+++ Extracted entries

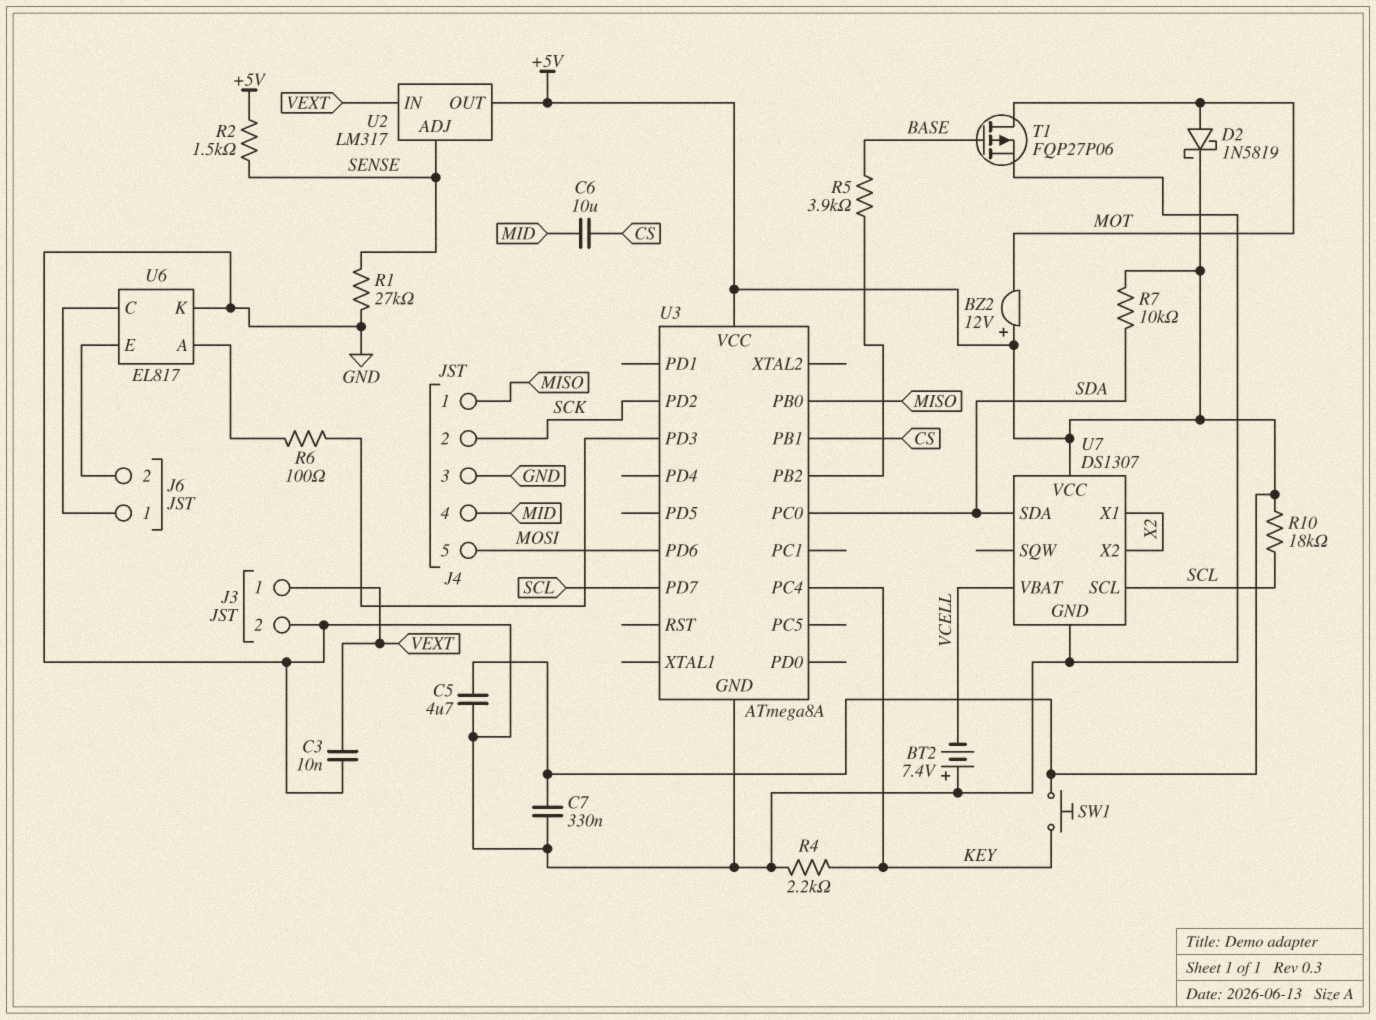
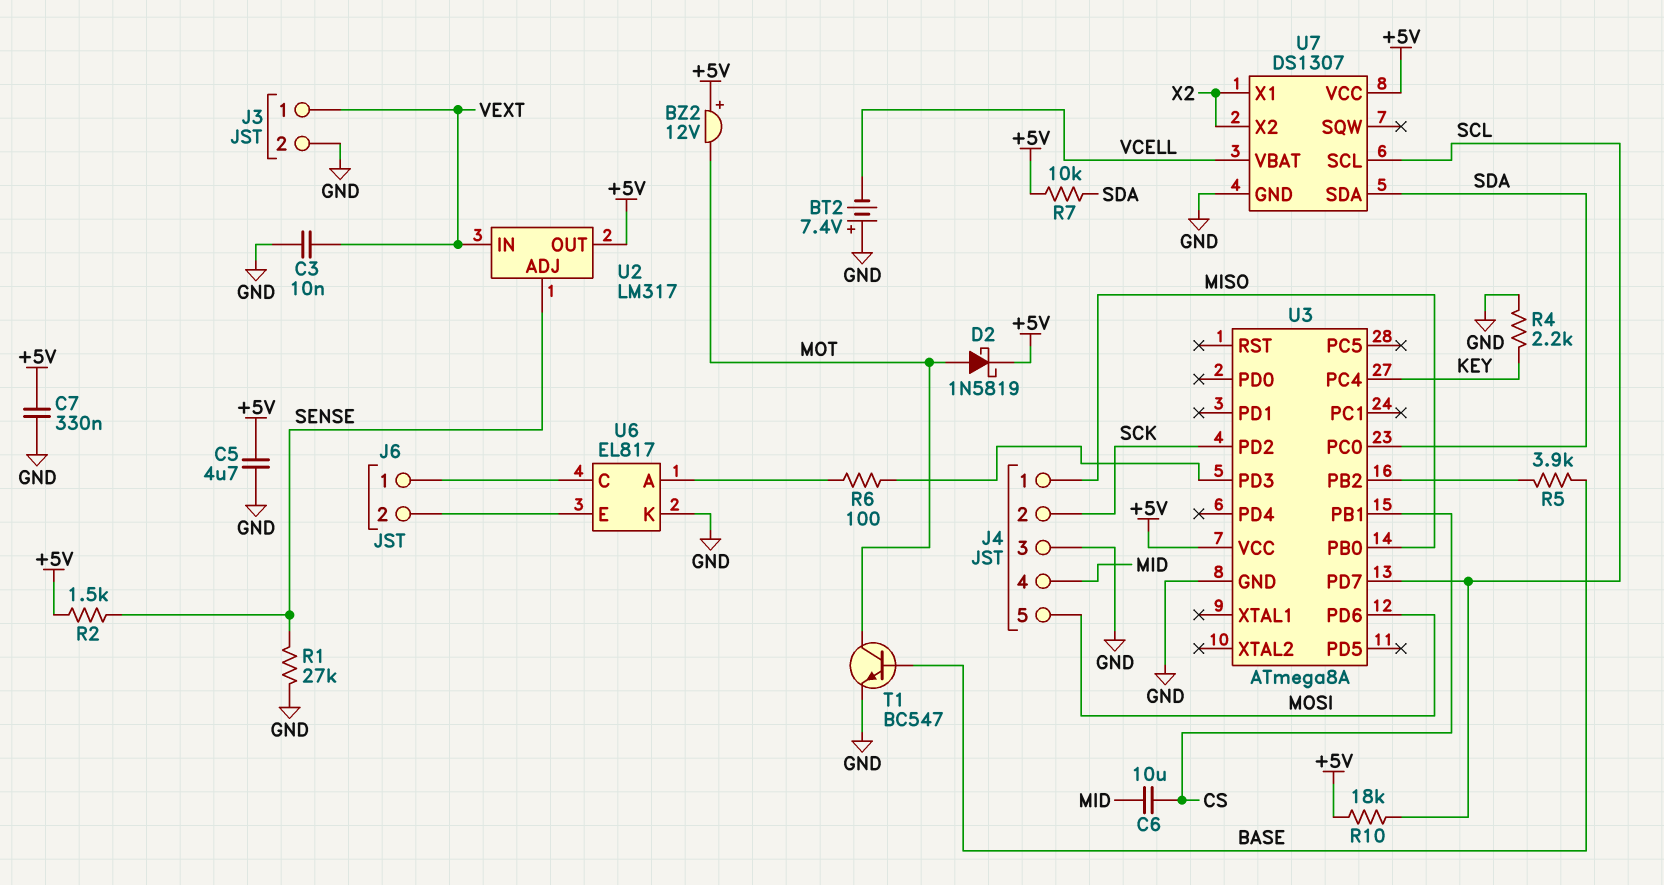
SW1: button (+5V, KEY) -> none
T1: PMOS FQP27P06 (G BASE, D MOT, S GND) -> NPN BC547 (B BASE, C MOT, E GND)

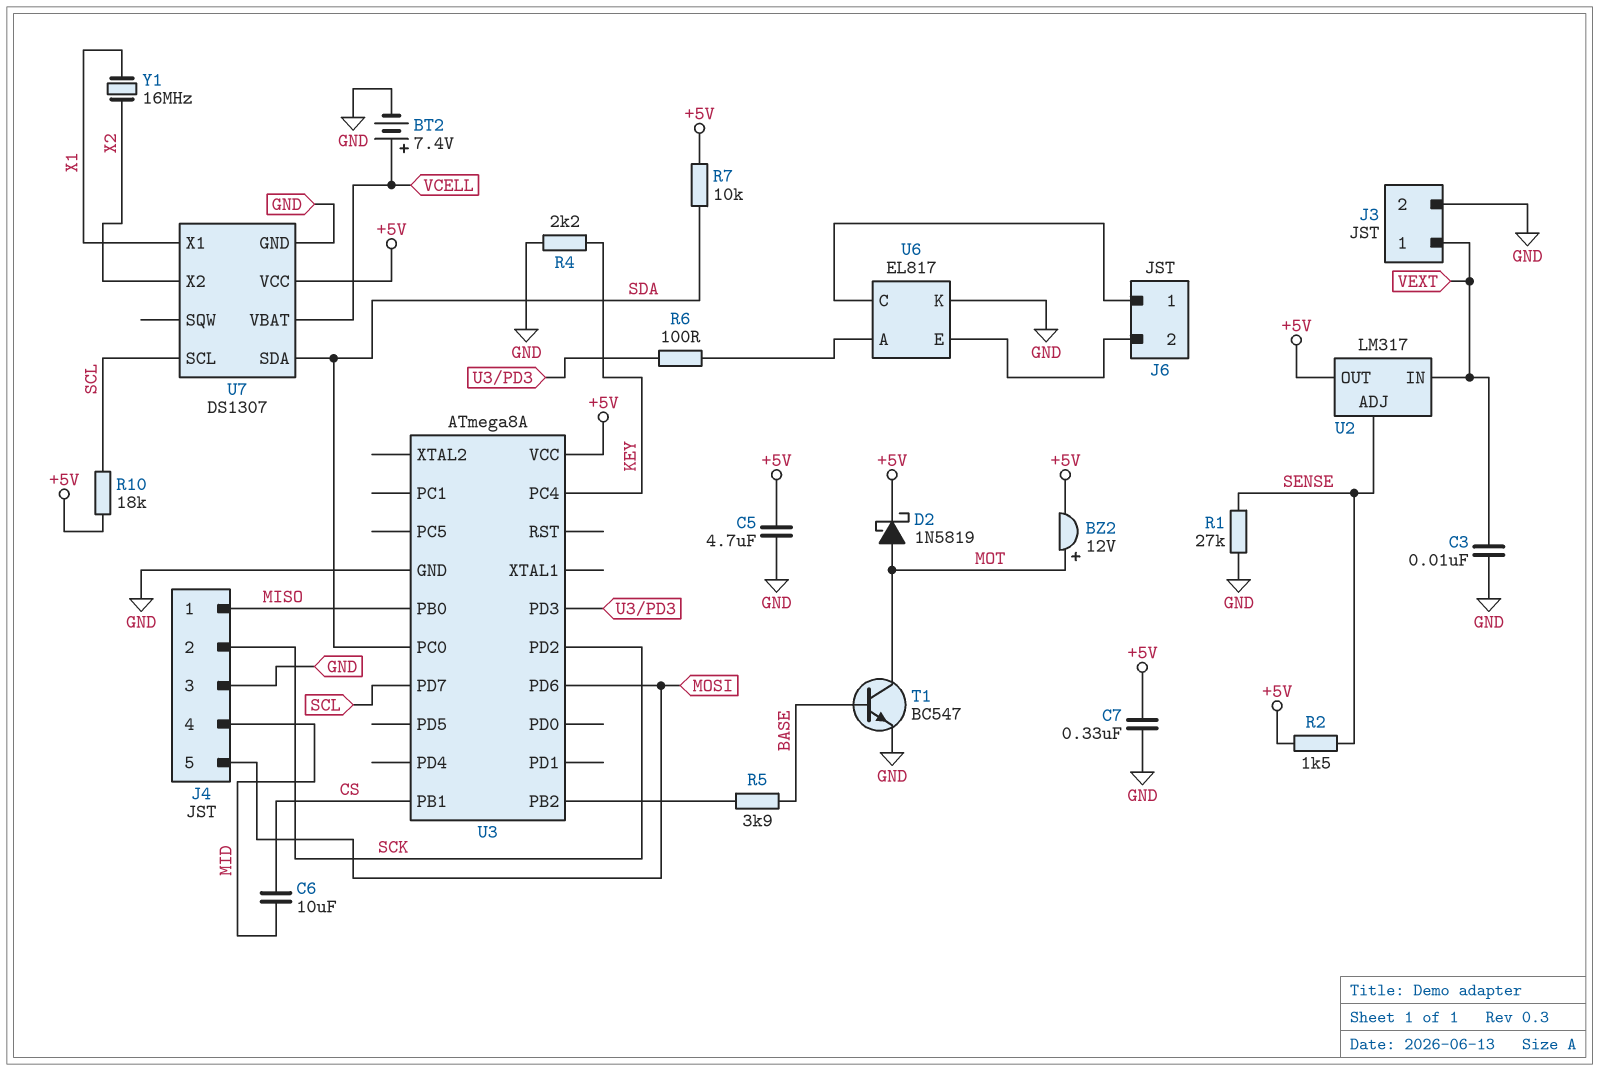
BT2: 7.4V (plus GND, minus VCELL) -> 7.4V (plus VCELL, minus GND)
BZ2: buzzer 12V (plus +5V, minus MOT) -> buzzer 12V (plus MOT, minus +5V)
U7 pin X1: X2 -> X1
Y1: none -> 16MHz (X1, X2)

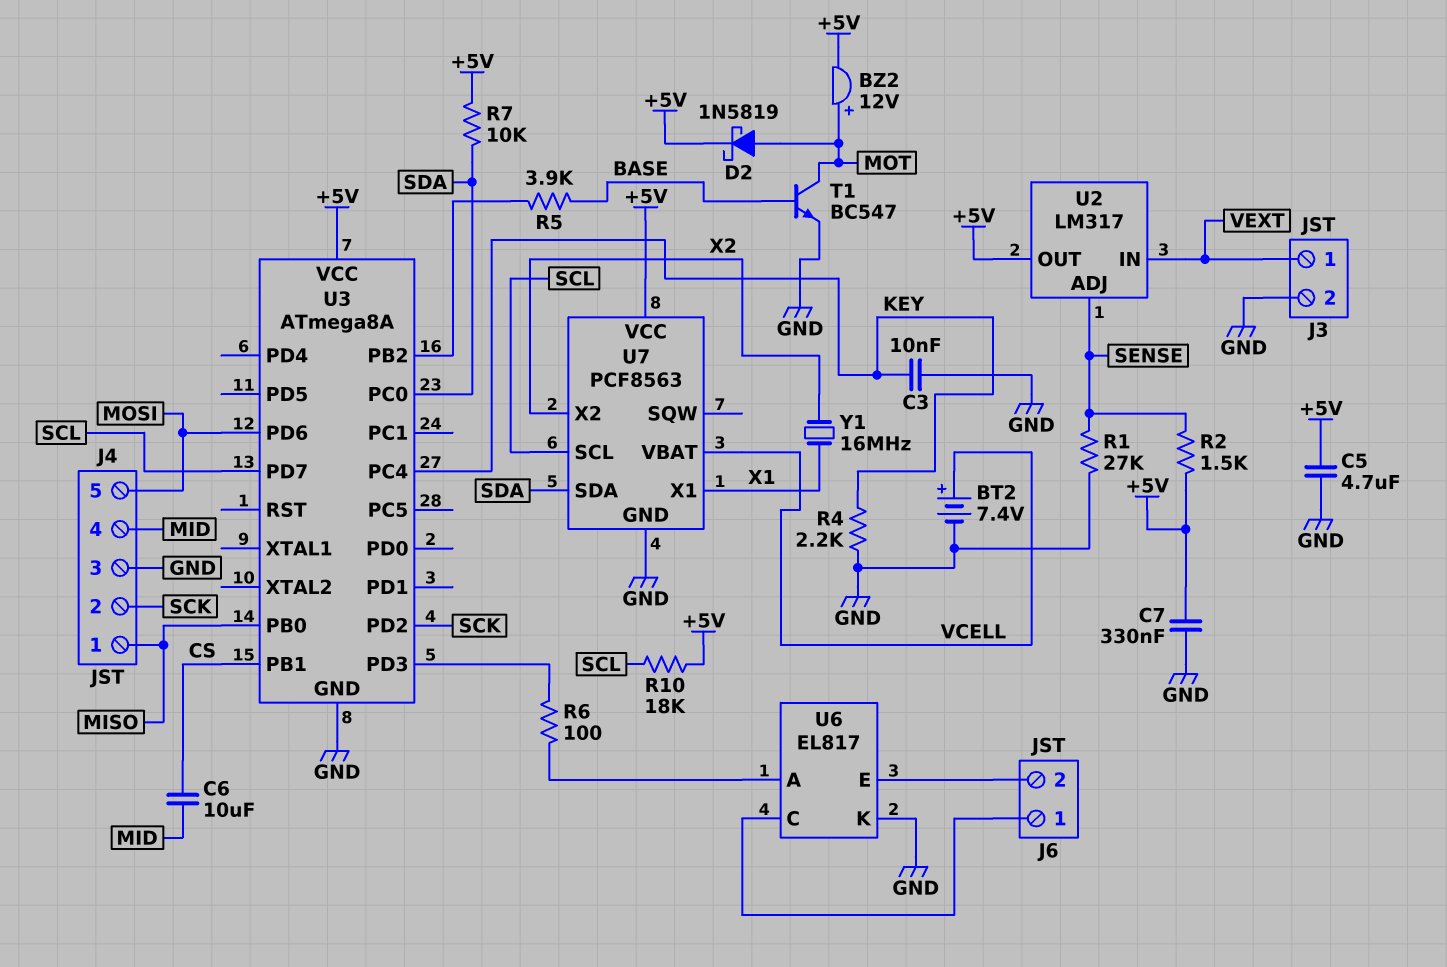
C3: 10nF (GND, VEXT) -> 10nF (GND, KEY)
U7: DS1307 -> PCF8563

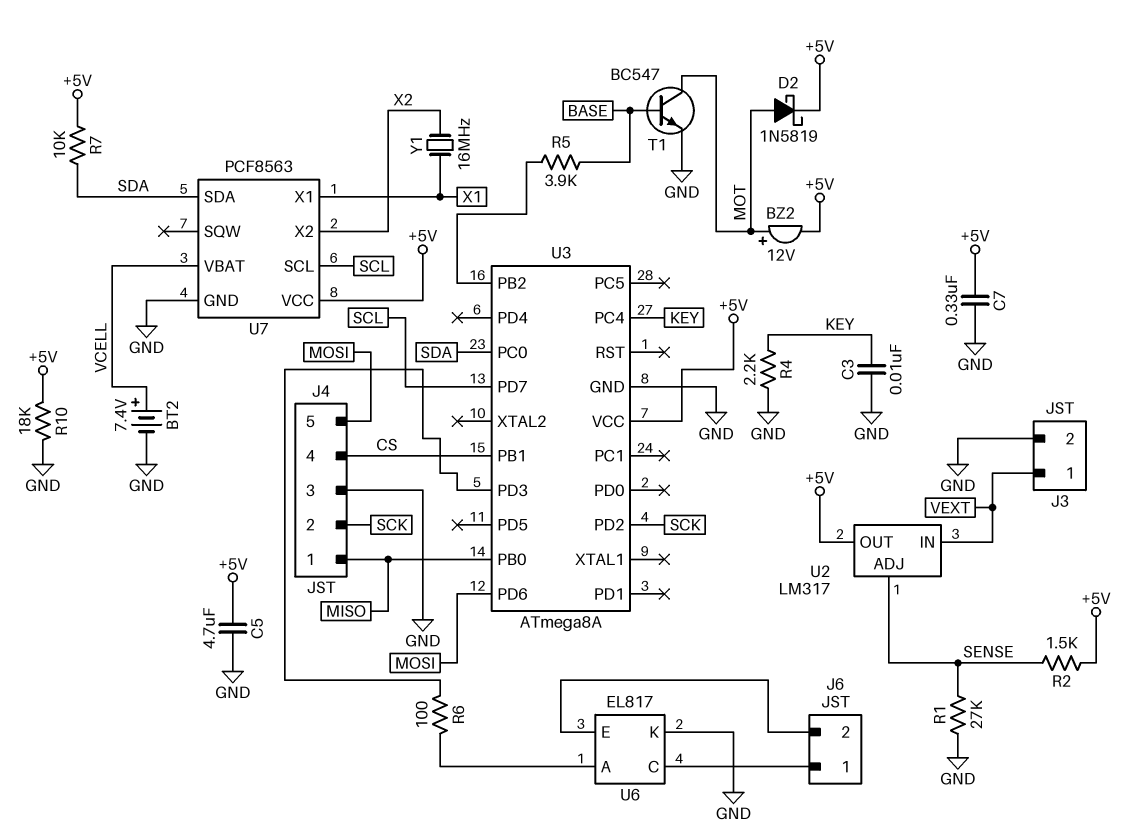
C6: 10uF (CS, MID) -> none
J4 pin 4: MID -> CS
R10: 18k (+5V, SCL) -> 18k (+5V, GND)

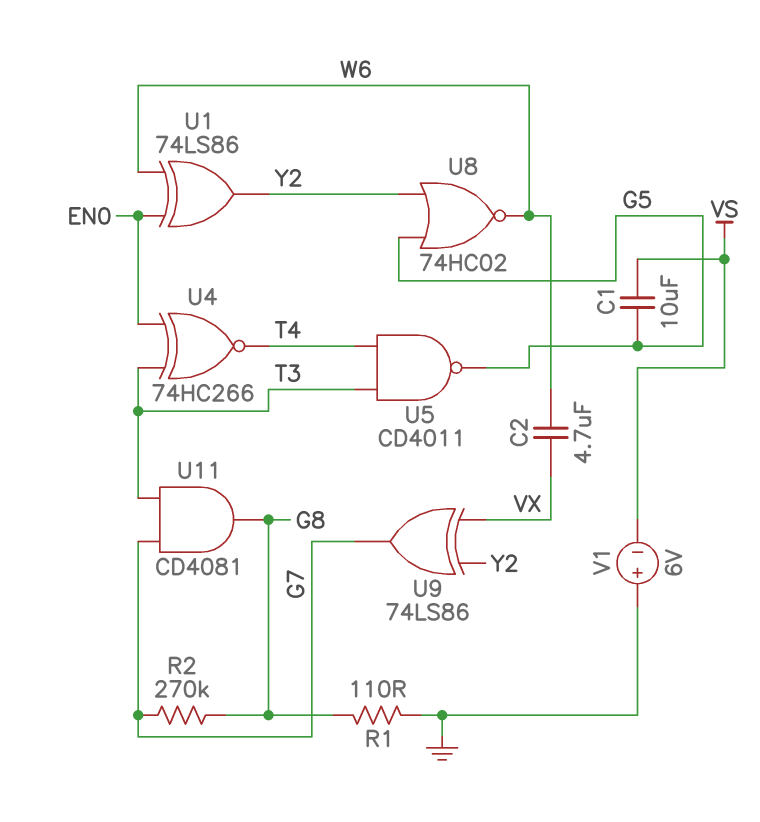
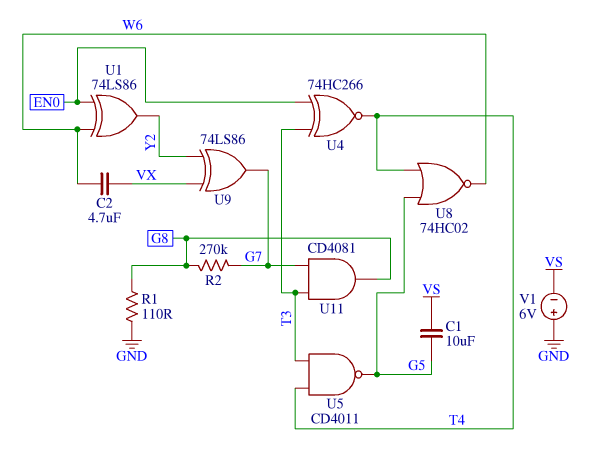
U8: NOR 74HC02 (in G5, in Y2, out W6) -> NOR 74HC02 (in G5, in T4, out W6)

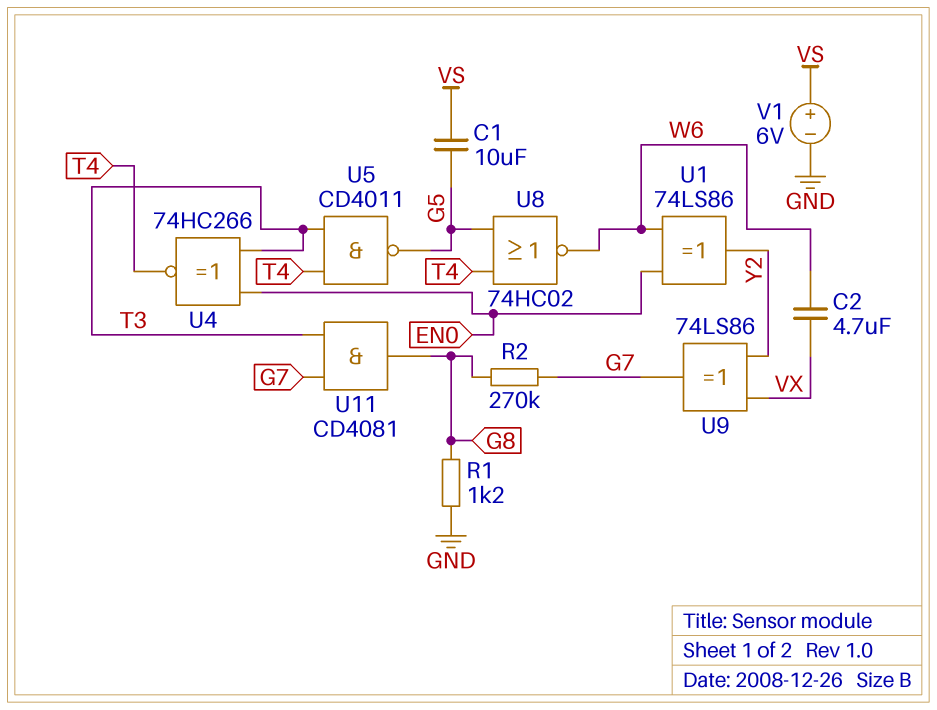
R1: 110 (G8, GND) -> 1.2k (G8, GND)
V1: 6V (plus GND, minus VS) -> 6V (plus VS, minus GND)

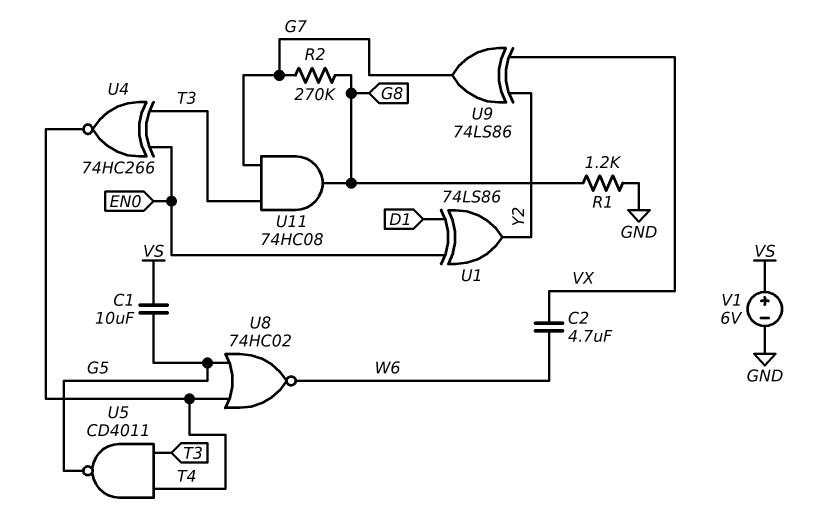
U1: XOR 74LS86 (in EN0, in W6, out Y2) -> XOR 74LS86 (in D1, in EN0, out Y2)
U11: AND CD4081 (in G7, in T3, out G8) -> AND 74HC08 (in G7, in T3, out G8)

++++++

Among the lines of these entries, find those that contain "plus". Give their number and nothing else.

3